_INPUT MATERIAL_
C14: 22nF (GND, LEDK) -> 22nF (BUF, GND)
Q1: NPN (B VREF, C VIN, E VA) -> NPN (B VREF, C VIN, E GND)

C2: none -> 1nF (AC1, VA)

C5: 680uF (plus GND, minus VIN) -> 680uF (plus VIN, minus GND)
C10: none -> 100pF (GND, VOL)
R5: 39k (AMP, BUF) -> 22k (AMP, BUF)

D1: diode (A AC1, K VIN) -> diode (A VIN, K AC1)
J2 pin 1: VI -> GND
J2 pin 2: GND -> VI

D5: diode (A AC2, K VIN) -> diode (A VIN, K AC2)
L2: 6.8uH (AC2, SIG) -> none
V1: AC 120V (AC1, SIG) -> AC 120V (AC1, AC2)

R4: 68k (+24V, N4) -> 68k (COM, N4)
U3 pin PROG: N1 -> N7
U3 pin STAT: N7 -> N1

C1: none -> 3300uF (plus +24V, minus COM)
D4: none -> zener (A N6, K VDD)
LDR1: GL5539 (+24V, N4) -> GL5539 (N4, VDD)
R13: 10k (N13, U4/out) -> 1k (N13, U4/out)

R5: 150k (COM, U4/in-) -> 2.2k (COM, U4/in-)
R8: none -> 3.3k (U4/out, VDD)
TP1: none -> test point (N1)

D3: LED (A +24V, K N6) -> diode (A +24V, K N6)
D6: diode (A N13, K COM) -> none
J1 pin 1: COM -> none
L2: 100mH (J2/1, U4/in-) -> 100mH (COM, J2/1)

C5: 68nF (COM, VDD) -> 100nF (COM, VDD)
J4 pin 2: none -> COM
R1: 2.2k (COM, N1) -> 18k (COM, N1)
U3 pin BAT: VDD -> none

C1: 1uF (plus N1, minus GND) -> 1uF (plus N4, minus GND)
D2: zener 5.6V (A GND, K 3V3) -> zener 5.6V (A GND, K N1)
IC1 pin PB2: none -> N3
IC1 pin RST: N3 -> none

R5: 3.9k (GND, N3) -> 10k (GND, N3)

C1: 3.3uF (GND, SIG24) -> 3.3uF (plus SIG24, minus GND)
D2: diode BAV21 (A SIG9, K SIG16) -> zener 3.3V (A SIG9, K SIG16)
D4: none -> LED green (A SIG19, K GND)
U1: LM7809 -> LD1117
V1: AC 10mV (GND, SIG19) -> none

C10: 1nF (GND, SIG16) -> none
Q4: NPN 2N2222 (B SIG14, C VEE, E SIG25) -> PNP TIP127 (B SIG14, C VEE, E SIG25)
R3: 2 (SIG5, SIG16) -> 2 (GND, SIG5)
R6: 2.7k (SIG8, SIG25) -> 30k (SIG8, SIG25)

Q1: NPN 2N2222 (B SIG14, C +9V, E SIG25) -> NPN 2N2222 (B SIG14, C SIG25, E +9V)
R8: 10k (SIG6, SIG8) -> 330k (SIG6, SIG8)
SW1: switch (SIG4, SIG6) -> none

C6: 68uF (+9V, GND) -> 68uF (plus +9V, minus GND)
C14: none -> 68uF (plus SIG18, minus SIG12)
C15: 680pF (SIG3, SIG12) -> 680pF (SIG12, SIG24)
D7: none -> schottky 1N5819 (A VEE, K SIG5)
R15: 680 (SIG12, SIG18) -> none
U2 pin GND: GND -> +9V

_BRIEF_
Which lines in the records above contain the string "minus"? Copy each one.

_WRITTEN RESPONSE_
C5: 680uF (plus GND, minus VIN) -> 680uF (plus VIN, minus GND)
C1: none -> 3300uF (plus +24V, minus COM)
C1: 1uF (plus N1, minus GND) -> 1uF (plus N4, minus GND)
C1: 3.3uF (GND, SIG24) -> 3.3uF (plus SIG24, minus GND)
C6: 68uF (+9V, GND) -> 68uF (plus +9V, minus GND)
C14: none -> 68uF (plus SIG18, minus SIG12)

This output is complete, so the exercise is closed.